[[ RECORDS FOR THE TASK open ]]
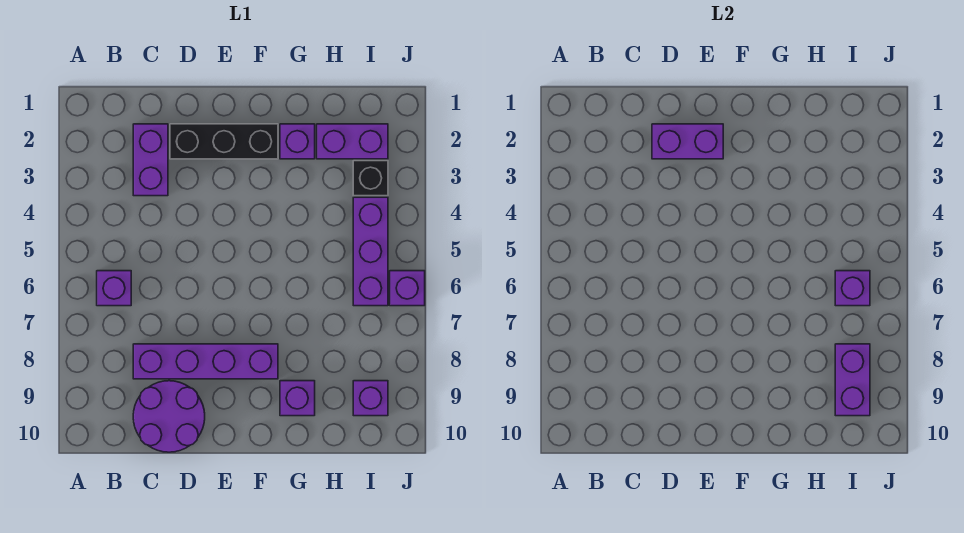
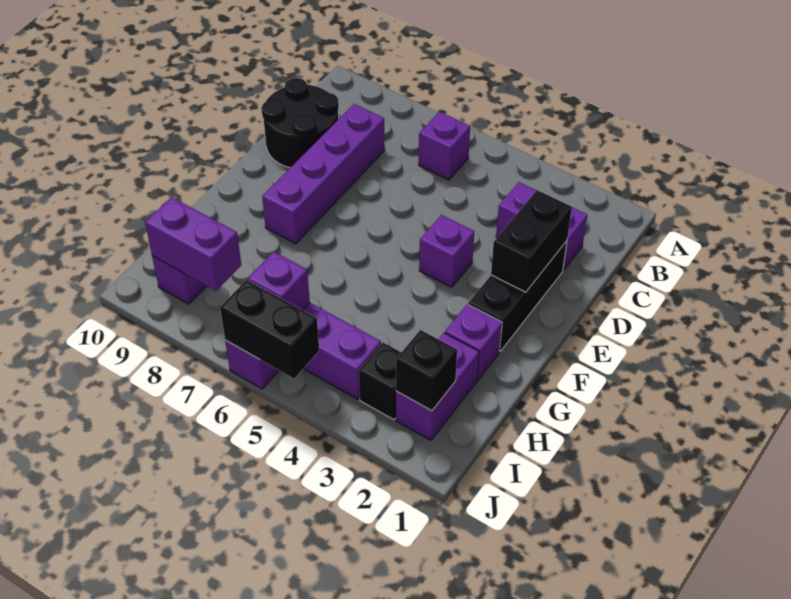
purple round brick C9:D10 level 1 -> black round brick C9:D10 level 1
purple brick D2:E2 level 2 -> black brick D2:E2 level 2
purple brick G9 level 1 -> purple brick E4 level 1
none -> black brick I2 level 2
none -> black brick J5:J6 level 2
[[ RECORDS FOR THE TASK closed ]]
Pull every line containing "none" from the data.

none -> black brick I2 level 2
none -> black brick J5:J6 level 2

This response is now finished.